* **Task brief**
How do the lines below between the ones holding "gray semicircle: (220, 345)" and "orange arrow: (70, 147)", inclusive, read? Give them again exactly, with no other lines.

Raw data below:

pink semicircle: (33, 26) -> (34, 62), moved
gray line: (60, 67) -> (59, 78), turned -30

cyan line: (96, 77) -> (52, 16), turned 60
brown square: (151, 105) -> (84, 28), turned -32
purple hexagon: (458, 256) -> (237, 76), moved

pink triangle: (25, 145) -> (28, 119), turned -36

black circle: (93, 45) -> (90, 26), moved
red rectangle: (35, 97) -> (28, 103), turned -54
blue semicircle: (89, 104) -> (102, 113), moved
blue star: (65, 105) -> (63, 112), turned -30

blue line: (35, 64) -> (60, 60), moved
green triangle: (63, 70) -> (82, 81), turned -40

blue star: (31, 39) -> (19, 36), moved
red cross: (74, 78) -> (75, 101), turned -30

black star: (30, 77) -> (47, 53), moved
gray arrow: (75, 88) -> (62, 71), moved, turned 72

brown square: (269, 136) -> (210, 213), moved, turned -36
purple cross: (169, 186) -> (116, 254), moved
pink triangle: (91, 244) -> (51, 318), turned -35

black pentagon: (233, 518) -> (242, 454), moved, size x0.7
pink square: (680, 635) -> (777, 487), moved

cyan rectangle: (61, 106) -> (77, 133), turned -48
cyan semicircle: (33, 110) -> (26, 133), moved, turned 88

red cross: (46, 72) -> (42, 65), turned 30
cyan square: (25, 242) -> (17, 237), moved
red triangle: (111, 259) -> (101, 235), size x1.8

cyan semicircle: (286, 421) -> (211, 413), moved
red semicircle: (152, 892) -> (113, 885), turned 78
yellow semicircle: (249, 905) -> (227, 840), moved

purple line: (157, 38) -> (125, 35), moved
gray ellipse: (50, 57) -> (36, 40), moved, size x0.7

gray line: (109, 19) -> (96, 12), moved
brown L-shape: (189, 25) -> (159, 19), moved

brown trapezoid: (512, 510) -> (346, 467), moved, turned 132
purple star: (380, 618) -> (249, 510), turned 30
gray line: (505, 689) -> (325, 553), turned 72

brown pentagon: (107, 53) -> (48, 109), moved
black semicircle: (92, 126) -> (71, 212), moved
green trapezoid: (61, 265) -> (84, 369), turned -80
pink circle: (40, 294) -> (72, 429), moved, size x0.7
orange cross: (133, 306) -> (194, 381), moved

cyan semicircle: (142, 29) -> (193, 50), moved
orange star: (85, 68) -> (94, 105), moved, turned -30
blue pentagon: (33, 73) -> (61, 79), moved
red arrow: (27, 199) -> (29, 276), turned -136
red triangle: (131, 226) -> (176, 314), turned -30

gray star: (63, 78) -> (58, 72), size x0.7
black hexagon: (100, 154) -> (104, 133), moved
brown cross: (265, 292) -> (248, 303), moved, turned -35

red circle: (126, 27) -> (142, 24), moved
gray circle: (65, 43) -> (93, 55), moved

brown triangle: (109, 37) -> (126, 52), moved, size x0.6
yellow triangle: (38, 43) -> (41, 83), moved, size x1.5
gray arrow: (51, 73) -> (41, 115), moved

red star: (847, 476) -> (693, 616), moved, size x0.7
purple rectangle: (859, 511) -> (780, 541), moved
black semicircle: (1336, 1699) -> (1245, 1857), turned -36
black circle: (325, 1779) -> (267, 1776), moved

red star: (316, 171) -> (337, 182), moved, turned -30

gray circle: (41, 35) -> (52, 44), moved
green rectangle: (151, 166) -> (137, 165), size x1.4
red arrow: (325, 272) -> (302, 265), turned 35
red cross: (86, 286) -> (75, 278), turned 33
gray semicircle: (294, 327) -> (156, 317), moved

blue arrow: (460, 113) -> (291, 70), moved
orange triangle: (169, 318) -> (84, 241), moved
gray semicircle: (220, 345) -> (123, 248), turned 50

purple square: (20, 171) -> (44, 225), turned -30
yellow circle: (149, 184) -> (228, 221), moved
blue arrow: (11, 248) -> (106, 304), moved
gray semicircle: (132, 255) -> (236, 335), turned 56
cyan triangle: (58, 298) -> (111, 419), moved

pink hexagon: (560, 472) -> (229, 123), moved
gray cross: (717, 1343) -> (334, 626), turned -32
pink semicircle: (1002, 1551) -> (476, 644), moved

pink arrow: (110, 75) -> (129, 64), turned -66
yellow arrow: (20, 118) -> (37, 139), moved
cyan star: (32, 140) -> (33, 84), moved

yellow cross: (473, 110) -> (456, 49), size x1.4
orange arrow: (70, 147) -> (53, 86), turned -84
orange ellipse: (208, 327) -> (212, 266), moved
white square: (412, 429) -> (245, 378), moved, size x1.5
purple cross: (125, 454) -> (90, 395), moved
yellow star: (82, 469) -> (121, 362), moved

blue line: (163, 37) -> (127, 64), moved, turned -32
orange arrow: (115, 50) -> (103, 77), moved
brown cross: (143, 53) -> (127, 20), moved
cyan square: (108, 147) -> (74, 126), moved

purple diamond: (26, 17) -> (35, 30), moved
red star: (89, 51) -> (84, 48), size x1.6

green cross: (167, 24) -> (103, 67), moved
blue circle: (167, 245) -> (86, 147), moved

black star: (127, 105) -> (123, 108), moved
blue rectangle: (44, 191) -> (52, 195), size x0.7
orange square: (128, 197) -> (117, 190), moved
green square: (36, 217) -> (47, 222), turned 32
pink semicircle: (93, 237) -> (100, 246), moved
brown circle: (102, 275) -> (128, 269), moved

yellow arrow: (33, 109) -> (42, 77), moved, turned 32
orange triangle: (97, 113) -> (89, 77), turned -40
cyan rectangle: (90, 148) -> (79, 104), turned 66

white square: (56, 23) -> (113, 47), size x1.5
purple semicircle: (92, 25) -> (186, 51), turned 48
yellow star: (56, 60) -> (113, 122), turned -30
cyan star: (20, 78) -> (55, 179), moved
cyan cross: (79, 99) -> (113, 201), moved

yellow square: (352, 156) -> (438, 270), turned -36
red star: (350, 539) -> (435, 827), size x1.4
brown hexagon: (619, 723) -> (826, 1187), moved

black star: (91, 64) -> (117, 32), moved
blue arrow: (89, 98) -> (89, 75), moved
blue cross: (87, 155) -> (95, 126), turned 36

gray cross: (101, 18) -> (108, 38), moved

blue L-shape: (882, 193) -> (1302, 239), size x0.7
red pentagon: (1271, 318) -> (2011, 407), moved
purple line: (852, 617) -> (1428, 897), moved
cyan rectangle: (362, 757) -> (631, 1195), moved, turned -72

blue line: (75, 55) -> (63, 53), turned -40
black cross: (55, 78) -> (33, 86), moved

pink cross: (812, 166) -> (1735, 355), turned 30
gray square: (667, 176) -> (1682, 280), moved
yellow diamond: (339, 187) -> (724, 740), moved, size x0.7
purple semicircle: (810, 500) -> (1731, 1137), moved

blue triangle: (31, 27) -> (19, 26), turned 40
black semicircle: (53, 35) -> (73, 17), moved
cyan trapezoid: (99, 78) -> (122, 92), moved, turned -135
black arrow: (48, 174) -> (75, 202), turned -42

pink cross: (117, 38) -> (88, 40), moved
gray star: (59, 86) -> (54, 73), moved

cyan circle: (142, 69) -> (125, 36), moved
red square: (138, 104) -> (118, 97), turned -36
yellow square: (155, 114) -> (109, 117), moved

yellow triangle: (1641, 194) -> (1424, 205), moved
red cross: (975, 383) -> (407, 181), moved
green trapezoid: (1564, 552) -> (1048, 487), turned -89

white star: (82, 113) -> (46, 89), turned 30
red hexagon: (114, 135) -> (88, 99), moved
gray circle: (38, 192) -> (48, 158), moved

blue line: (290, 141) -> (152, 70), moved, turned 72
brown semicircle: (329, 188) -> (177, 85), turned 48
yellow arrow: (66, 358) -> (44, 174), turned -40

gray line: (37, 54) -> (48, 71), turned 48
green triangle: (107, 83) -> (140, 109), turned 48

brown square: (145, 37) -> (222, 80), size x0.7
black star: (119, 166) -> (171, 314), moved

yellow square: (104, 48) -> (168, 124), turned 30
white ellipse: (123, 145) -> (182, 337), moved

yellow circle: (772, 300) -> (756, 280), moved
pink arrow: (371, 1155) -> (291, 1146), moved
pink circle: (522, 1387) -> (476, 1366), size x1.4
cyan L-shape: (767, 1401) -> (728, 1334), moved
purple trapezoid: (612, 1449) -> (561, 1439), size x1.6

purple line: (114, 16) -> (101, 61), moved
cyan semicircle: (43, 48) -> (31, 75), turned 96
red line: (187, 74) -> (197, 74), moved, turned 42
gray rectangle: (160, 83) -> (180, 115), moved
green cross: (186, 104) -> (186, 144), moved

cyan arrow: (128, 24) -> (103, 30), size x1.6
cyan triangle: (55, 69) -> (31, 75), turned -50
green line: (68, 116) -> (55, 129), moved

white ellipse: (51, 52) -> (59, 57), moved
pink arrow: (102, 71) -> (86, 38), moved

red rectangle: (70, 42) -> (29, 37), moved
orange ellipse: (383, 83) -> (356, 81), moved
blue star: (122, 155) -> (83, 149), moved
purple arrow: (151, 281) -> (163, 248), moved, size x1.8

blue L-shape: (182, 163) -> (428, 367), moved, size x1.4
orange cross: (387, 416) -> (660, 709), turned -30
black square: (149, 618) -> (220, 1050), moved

End of Raw data.

* **Output**
gray semicircle: (220, 345) -> (123, 248), turned 50

purple square: (20, 171) -> (44, 225), turned -30
yellow circle: (149, 184) -> (228, 221), moved
blue arrow: (11, 248) -> (106, 304), moved
gray semicircle: (132, 255) -> (236, 335), turned 56
cyan triangle: (58, 298) -> (111, 419), moved

pink hexagon: (560, 472) -> (229, 123), moved
gray cross: (717, 1343) -> (334, 626), turned -32
pink semicircle: (1002, 1551) -> (476, 644), moved

pink arrow: (110, 75) -> (129, 64), turned -66
yellow arrow: (20, 118) -> (37, 139), moved
cyan star: (32, 140) -> (33, 84), moved

yellow cross: (473, 110) -> (456, 49), size x1.4
orange arrow: (70, 147) -> (53, 86), turned -84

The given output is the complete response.